- _What is expected_
Exactly as written, retype the lines that run from the line holding "U4 pin in-: VN -> VMID" through the end of the records below. Do not include pictures.

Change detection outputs

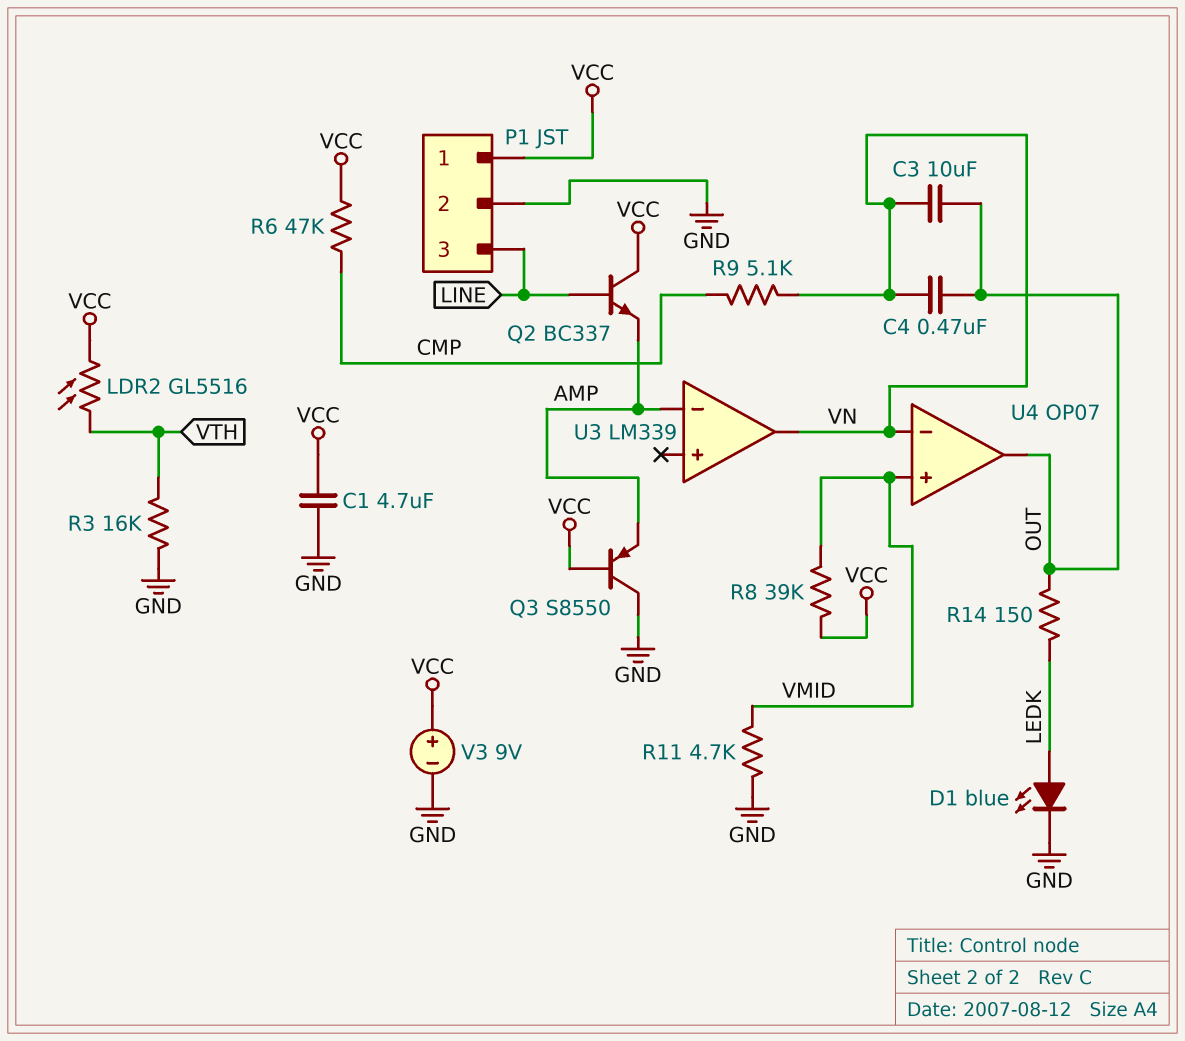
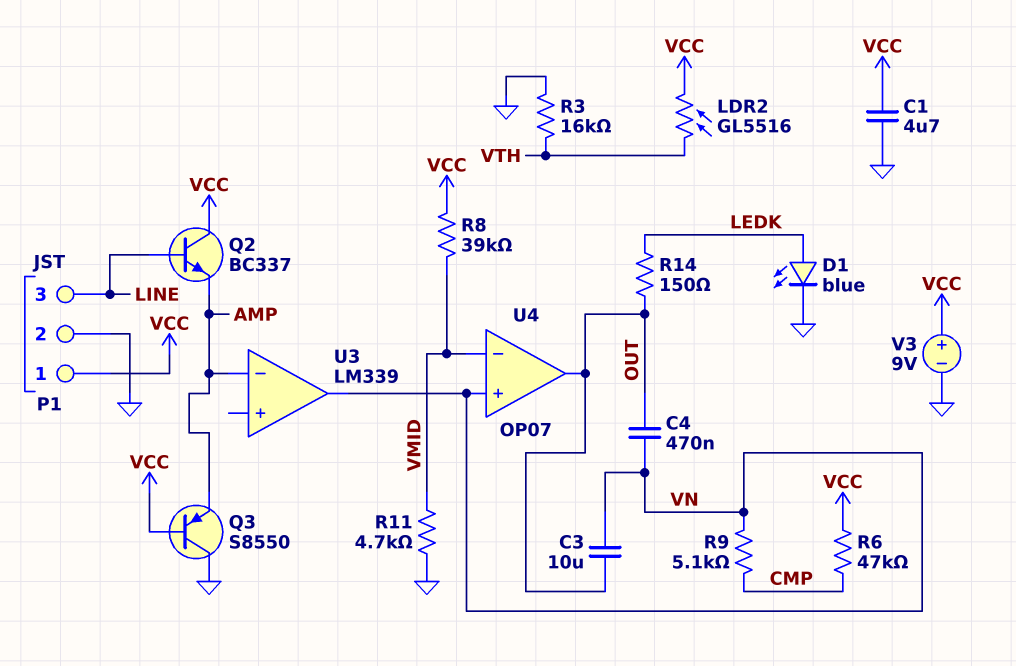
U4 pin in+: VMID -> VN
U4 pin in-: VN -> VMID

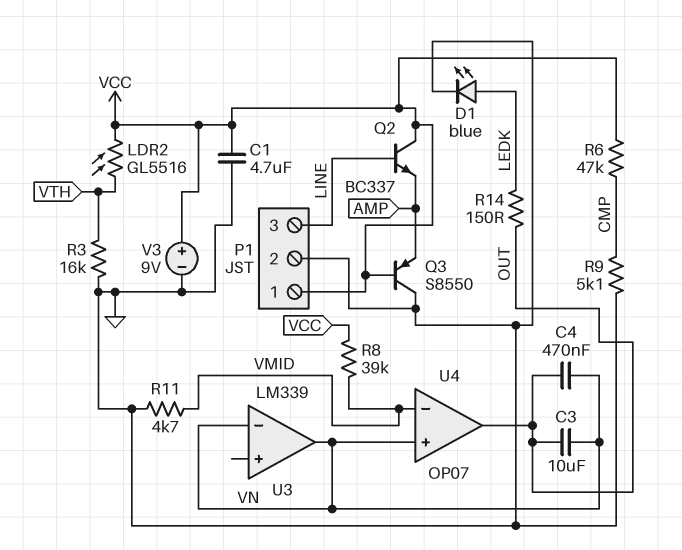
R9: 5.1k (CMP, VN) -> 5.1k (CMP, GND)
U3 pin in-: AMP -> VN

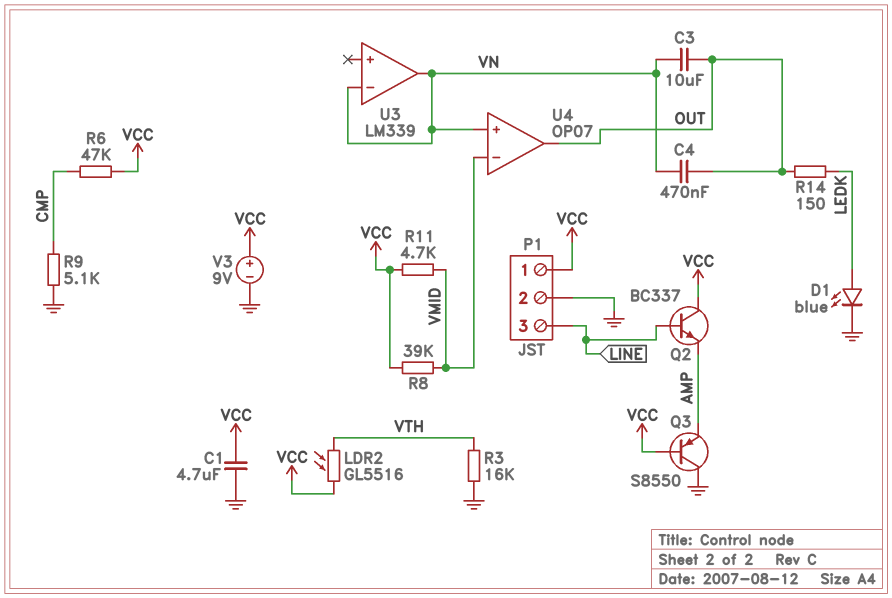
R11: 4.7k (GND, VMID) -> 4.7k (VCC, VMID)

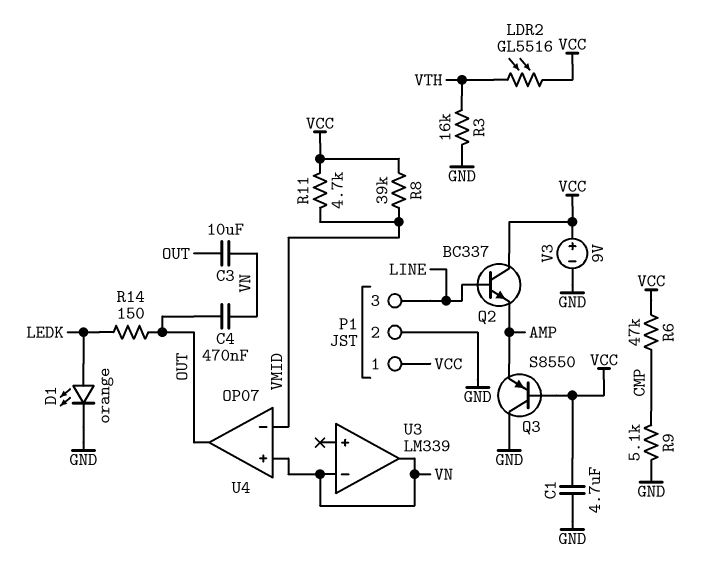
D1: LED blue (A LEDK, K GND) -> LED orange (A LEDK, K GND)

- _Answer to this exercise_
U4 pin in-: VN -> VMID

R9: 5.1k (CMP, VN) -> 5.1k (CMP, GND)
U3 pin in-: AMP -> VN

R11: 4.7k (GND, VMID) -> 4.7k (VCC, VMID)

D1: LED blue (A LEDK, K GND) -> LED orange (A LEDK, K GND)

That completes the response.